◆ Entries supplied
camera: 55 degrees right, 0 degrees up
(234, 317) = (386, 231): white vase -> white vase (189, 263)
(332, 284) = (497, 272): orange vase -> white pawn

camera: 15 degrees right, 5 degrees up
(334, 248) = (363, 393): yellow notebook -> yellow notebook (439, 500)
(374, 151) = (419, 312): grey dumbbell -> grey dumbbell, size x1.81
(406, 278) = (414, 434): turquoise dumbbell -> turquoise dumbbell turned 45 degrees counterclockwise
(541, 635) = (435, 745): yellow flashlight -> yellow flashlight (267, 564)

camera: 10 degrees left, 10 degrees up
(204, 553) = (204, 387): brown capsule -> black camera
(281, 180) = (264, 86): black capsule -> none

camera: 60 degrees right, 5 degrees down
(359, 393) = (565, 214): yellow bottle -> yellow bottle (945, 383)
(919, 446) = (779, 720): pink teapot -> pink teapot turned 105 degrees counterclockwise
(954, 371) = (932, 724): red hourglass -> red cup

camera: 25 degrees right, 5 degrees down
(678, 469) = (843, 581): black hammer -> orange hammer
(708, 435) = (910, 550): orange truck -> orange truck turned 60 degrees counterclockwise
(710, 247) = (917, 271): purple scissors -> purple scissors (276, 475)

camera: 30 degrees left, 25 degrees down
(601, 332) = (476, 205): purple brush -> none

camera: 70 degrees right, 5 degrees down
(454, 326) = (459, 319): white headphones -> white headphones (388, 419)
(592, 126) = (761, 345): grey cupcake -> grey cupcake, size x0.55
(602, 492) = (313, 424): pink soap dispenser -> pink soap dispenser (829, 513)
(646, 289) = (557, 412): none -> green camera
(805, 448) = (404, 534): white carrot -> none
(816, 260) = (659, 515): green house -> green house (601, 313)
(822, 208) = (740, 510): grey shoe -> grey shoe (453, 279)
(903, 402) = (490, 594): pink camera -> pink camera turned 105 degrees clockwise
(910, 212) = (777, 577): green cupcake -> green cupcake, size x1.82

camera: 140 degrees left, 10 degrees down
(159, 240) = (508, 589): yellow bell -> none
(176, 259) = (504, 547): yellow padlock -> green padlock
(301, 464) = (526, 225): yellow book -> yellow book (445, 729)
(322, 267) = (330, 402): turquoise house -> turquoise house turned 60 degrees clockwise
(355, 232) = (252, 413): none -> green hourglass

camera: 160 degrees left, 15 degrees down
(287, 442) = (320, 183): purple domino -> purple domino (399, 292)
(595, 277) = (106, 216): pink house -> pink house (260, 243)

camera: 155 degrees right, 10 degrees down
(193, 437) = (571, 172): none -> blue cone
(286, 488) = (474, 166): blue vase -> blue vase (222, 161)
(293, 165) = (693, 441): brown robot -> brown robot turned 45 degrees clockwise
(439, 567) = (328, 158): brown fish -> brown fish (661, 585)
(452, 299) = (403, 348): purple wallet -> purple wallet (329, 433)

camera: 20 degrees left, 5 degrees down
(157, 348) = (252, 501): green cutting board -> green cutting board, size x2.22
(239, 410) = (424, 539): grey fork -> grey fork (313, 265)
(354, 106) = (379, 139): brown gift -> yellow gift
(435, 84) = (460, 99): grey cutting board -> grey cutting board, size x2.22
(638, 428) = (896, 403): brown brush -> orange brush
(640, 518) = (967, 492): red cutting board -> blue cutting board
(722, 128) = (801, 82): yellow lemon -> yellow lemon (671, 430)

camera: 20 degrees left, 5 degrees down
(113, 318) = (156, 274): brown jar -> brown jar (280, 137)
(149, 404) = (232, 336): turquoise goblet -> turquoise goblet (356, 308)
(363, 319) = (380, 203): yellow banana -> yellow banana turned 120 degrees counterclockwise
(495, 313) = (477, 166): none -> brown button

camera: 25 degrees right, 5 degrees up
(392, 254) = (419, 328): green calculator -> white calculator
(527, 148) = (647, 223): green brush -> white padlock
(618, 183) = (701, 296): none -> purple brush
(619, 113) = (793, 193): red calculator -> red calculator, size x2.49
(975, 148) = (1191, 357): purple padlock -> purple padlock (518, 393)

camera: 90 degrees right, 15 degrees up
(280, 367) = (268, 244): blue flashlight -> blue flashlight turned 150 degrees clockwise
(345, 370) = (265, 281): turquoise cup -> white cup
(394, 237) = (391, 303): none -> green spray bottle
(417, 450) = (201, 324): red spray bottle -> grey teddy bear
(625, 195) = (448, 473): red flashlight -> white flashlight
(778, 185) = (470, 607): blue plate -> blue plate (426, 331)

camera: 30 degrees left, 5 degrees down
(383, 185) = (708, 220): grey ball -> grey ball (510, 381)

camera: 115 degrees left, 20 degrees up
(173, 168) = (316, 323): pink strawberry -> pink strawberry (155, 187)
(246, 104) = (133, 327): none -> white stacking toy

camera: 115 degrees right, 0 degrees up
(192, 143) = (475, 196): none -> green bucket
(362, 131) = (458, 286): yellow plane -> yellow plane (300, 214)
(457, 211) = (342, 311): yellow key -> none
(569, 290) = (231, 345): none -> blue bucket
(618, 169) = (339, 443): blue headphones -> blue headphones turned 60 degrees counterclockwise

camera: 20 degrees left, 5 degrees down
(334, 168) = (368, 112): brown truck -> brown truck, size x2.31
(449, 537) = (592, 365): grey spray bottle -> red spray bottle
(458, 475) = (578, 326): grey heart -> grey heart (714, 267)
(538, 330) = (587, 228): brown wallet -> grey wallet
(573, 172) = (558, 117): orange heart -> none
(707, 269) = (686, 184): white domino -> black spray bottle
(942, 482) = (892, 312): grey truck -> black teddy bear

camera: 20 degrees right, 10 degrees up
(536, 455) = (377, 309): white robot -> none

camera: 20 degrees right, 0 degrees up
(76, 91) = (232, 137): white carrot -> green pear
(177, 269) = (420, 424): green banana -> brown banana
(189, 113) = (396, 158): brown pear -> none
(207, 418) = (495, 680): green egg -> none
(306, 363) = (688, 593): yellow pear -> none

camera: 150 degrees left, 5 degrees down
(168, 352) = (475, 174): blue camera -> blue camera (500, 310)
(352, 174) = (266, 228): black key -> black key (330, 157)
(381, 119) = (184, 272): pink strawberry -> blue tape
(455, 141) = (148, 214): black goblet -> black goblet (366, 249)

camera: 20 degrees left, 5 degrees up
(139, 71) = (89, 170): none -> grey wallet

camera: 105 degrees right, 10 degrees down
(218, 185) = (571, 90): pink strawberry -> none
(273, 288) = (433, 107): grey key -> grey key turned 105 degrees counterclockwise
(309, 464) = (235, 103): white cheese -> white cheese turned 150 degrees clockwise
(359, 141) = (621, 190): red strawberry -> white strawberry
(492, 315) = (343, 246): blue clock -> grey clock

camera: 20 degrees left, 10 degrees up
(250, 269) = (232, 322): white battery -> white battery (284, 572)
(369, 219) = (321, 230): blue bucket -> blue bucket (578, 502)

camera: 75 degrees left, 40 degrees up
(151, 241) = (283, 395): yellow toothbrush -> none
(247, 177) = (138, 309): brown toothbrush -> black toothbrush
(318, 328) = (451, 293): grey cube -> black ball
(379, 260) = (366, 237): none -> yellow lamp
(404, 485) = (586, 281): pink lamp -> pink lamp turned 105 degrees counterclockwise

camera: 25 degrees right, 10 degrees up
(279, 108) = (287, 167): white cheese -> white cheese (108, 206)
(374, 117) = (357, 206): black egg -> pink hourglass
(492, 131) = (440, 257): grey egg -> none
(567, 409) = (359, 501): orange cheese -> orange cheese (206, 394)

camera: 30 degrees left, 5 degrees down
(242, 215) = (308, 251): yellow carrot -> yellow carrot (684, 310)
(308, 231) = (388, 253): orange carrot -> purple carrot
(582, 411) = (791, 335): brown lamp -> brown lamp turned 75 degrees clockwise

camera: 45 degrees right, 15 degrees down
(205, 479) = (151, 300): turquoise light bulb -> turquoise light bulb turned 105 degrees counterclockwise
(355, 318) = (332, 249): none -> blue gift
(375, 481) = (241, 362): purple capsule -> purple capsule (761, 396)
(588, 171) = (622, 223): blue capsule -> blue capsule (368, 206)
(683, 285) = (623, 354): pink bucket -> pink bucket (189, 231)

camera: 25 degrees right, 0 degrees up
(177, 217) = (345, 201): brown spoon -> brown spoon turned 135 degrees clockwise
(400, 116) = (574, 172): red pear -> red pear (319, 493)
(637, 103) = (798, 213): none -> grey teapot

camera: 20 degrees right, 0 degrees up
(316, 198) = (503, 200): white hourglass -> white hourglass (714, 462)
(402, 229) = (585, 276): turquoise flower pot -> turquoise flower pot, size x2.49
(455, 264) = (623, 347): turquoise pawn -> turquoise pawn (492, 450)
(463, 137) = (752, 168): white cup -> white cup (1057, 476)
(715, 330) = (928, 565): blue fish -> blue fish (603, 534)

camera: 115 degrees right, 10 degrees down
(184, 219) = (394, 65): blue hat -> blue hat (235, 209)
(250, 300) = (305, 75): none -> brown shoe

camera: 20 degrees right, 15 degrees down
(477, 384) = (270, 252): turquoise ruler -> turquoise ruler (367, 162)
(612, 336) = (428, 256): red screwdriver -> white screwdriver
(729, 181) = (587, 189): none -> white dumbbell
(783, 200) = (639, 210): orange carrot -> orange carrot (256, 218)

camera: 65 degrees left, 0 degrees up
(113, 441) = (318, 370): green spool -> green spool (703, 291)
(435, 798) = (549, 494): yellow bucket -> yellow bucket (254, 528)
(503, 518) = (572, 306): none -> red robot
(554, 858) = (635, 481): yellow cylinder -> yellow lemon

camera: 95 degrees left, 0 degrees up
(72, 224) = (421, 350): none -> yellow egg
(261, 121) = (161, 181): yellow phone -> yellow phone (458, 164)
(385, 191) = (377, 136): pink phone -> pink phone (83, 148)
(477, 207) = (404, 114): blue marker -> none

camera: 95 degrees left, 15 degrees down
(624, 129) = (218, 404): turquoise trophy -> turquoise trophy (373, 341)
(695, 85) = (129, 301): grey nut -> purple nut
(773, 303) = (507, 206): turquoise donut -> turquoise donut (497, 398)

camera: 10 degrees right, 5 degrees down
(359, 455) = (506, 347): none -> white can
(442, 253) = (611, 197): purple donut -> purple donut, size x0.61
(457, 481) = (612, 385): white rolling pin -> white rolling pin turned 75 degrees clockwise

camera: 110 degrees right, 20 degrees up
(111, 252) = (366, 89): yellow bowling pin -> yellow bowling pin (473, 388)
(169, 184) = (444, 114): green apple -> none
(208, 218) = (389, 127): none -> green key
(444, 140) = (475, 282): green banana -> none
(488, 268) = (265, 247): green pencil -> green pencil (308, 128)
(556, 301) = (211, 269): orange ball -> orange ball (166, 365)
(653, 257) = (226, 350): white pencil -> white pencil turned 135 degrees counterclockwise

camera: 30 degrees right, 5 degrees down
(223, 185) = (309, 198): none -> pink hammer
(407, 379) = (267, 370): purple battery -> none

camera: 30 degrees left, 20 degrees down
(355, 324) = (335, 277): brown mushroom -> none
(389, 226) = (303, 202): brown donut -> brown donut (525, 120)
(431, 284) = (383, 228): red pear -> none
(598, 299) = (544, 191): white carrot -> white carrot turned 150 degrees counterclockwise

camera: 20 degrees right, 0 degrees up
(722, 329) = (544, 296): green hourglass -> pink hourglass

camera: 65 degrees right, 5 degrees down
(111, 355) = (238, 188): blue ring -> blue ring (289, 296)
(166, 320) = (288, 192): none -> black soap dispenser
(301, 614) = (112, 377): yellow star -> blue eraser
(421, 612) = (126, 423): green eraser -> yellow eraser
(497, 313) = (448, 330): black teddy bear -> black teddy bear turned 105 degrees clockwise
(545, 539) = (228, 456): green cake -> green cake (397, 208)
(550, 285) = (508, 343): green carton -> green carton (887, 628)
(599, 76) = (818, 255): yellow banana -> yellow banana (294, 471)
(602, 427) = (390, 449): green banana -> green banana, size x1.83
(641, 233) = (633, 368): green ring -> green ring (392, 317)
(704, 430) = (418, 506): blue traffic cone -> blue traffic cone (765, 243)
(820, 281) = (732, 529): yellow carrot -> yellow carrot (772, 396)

◆ What is required
Only the lines from the first line of the records through the line with "(602, 492) = (313, 424): pink" should be reproduced, exactly and with nothing added.

◆ Task result
camera: 55 degrees right, 0 degrees up
(234, 317) = (386, 231): white vase -> white vase (189, 263)
(332, 284) = (497, 272): orange vase -> white pawn

camera: 15 degrees right, 5 degrees up
(334, 248) = (363, 393): yellow notebook -> yellow notebook (439, 500)
(374, 151) = (419, 312): grey dumbbell -> grey dumbbell, size x1.81
(406, 278) = (414, 434): turquoise dumbbell -> turquoise dumbbell turned 45 degrees counterclockwise
(541, 635) = (435, 745): yellow flashlight -> yellow flashlight (267, 564)

camera: 10 degrees left, 10 degrees up
(204, 553) = (204, 387): brown capsule -> black camera
(281, 180) = (264, 86): black capsule -> none

camera: 60 degrees right, 5 degrees down
(359, 393) = (565, 214): yellow bottle -> yellow bottle (945, 383)
(919, 446) = (779, 720): pink teapot -> pink teapot turned 105 degrees counterclockwise
(954, 371) = (932, 724): red hourglass -> red cup

camera: 25 degrees right, 5 degrees down
(678, 469) = (843, 581): black hammer -> orange hammer
(708, 435) = (910, 550): orange truck -> orange truck turned 60 degrees counterclockwise
(710, 247) = (917, 271): purple scissors -> purple scissors (276, 475)

camera: 30 degrees left, 25 degrees down
(601, 332) = (476, 205): purple brush -> none

camera: 70 degrees right, 5 degrees down
(454, 326) = (459, 319): white headphones -> white headphones (388, 419)
(592, 126) = (761, 345): grey cupcake -> grey cupcake, size x0.55
(602, 492) = (313, 424): pink soap dispenser -> pink soap dispenser (829, 513)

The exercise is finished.